WORK INSTRUCTIONS:
Produce as output only the lines below starting at the line with "TFT pin SCK: D13 -> A0" and continuing through the line with "SD1 pin CS: D26 -> D14", each one exactly as written.

EXERCISE INPUT:
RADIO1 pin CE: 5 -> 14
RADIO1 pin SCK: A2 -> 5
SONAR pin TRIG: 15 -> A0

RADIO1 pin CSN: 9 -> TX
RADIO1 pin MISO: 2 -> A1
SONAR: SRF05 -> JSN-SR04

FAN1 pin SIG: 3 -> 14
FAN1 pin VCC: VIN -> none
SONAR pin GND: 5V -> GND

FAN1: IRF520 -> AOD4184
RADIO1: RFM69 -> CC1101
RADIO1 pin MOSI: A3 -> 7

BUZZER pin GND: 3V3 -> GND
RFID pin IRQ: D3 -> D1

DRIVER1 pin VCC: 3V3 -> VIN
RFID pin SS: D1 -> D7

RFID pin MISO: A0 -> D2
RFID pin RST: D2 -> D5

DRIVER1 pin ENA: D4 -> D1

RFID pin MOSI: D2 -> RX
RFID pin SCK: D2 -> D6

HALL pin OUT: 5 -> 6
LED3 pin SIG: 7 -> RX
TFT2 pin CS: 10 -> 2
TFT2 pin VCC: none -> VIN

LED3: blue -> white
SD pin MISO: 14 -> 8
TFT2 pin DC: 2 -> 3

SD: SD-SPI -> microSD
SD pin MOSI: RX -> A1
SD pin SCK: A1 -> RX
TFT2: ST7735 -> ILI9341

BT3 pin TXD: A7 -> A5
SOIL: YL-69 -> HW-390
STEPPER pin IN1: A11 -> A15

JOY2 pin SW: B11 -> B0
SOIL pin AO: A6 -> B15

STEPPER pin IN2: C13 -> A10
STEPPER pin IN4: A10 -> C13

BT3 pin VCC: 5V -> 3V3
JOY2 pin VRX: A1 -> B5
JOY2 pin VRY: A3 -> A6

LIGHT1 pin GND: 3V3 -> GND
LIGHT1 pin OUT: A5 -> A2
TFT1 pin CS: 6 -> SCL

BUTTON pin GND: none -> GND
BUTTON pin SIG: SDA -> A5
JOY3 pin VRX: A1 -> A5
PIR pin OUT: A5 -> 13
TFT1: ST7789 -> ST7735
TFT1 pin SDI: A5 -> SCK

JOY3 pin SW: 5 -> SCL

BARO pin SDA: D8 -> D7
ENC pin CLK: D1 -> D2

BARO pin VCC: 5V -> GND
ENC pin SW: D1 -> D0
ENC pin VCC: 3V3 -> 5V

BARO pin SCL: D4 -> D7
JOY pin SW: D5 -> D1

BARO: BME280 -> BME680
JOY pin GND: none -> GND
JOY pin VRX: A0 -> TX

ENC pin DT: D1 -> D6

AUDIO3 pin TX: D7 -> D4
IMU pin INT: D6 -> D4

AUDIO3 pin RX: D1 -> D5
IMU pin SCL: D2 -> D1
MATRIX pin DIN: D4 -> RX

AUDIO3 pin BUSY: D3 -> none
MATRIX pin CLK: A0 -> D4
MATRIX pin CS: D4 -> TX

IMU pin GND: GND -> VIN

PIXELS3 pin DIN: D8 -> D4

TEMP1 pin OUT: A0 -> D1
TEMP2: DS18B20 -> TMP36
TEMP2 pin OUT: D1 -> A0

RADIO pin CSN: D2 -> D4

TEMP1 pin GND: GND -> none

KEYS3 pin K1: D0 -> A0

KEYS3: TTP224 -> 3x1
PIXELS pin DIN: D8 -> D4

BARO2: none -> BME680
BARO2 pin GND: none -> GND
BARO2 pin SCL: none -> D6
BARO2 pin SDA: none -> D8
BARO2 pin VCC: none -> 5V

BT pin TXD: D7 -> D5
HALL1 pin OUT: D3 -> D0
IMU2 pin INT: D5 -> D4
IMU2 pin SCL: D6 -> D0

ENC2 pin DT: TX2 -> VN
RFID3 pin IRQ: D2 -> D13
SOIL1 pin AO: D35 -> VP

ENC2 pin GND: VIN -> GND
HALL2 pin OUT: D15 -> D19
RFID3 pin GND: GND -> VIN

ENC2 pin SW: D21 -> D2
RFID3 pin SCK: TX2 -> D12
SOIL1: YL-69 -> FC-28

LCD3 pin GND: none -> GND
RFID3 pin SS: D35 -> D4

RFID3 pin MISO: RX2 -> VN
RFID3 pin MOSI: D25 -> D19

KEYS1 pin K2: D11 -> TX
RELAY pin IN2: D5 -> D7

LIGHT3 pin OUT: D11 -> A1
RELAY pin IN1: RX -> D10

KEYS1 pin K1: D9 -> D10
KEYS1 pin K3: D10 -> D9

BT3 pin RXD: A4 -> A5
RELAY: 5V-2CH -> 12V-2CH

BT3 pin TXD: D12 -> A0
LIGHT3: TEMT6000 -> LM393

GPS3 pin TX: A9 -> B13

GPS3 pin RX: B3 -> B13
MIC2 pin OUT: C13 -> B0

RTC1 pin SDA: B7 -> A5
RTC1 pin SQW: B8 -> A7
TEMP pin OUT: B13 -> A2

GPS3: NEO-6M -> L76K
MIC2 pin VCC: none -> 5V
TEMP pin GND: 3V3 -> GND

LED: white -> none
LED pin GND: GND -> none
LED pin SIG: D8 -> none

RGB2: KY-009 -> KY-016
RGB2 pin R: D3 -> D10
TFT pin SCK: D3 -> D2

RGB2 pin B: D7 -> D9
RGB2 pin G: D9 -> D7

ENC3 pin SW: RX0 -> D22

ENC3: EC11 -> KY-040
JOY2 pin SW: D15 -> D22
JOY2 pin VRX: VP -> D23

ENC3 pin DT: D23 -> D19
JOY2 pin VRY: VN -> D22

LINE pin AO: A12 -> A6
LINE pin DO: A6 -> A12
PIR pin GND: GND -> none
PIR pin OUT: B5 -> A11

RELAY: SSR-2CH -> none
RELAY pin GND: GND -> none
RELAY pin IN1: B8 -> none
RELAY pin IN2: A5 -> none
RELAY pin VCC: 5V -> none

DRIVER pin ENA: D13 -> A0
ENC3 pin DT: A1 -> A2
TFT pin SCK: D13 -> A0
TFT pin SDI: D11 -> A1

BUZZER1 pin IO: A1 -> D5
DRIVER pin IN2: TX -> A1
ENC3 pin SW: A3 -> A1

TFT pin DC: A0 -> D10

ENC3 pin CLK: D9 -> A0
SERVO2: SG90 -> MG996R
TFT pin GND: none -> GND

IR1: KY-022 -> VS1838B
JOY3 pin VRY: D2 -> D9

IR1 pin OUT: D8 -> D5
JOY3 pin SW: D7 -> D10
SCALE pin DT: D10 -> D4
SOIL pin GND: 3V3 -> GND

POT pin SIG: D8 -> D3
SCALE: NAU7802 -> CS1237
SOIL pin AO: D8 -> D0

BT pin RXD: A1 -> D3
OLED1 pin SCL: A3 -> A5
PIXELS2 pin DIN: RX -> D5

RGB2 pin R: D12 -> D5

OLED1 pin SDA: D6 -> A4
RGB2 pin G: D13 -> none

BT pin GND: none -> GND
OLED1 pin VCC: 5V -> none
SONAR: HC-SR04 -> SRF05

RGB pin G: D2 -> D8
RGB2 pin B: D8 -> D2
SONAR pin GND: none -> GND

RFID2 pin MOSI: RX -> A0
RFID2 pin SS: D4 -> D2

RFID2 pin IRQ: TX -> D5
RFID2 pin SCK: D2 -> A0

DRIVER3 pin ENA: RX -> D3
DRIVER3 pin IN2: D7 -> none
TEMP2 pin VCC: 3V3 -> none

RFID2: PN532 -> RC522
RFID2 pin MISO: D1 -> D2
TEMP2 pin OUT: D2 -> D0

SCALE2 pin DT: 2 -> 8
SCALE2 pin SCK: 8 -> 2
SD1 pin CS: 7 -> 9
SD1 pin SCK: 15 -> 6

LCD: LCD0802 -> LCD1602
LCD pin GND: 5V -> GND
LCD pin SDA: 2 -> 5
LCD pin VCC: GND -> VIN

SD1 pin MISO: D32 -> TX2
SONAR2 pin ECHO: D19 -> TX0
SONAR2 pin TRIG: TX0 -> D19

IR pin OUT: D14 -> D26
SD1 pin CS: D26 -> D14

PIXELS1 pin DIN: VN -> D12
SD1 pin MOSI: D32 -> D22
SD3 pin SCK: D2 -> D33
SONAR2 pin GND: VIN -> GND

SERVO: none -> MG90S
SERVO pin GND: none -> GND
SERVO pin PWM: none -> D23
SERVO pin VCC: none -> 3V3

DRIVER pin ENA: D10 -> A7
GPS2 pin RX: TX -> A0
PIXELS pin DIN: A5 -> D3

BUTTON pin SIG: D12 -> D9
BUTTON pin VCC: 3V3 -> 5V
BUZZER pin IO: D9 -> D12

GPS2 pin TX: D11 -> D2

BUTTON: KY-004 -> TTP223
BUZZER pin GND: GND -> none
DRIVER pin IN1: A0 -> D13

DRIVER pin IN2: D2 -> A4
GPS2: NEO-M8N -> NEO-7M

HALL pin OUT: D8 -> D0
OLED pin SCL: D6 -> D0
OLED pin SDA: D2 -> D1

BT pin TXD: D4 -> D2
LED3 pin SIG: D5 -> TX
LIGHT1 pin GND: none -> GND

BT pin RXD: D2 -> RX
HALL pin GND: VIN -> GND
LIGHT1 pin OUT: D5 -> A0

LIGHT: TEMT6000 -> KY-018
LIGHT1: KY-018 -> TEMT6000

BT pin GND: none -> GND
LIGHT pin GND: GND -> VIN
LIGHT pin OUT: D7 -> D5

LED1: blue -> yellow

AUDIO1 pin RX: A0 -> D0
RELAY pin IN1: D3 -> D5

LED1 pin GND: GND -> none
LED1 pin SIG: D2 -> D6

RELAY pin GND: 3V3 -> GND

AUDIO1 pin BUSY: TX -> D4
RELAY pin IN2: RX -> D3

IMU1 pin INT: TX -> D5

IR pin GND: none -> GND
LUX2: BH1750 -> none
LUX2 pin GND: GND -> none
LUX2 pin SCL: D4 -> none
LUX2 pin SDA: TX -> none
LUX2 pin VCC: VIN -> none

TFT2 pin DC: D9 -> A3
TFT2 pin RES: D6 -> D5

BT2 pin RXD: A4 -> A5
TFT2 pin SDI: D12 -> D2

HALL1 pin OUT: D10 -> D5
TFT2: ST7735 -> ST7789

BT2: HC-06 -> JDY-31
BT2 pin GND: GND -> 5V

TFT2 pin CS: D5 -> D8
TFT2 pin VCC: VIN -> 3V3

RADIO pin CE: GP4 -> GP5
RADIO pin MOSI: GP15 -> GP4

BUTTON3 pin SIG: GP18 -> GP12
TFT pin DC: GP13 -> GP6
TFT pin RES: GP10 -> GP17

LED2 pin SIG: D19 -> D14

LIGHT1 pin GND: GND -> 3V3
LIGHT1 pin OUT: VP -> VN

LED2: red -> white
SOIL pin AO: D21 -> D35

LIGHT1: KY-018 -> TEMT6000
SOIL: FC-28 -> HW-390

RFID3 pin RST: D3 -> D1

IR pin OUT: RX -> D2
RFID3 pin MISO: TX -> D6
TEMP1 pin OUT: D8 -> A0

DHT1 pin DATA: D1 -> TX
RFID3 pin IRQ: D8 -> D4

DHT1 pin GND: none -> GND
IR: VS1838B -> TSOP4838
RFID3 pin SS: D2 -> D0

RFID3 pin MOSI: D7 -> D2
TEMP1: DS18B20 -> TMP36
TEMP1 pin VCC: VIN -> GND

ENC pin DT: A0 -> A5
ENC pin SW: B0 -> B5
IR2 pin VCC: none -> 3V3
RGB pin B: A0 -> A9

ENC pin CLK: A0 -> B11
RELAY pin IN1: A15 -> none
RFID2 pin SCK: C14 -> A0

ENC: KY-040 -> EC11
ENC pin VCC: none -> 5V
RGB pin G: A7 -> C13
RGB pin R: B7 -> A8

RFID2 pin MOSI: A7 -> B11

RESPONSE FOR THIS EXERCISE:
TFT pin SCK: D13 -> A0
TFT pin SDI: D11 -> A1

BUZZER1 pin IO: A1 -> D5
DRIVER pin IN2: TX -> A1
ENC3 pin SW: A3 -> A1

TFT pin DC: A0 -> D10

ENC3 pin CLK: D9 -> A0
SERVO2: SG90 -> MG996R
TFT pin GND: none -> GND

IR1: KY-022 -> VS1838B
JOY3 pin VRY: D2 -> D9

IR1 pin OUT: D8 -> D5
JOY3 pin SW: D7 -> D10
SCALE pin DT: D10 -> D4
SOIL pin GND: 3V3 -> GND

POT pin SIG: D8 -> D3
SCALE: NAU7802 -> CS1237
SOIL pin AO: D8 -> D0

BT pin RXD: A1 -> D3
OLED1 pin SCL: A3 -> A5
PIXELS2 pin DIN: RX -> D5

RGB2 pin R: D12 -> D5

OLED1 pin SDA: D6 -> A4
RGB2 pin G: D13 -> none

BT pin GND: none -> GND
OLED1 pin VCC: 5V -> none
SONAR: HC-SR04 -> SRF05

RGB pin G: D2 -> D8
RGB2 pin B: D8 -> D2
SONAR pin GND: none -> GND

RFID2 pin MOSI: RX -> A0
RFID2 pin SS: D4 -> D2

RFID2 pin IRQ: TX -> D5
RFID2 pin SCK: D2 -> A0

DRIVER3 pin ENA: RX -> D3
DRIVER3 pin IN2: D7 -> none
TEMP2 pin VCC: 3V3 -> none

RFID2: PN532 -> RC522
RFID2 pin MISO: D1 -> D2
TEMP2 pin OUT: D2 -> D0

SCALE2 pin DT: 2 -> 8
SCALE2 pin SCK: 8 -> 2
SD1 pin CS: 7 -> 9
SD1 pin SCK: 15 -> 6

LCD: LCD0802 -> LCD1602
LCD pin GND: 5V -> GND
LCD pin SDA: 2 -> 5
LCD pin VCC: GND -> VIN

SD1 pin MISO: D32 -> TX2
SONAR2 pin ECHO: D19 -> TX0
SONAR2 pin TRIG: TX0 -> D19

IR pin OUT: D14 -> D26
SD1 pin CS: D26 -> D14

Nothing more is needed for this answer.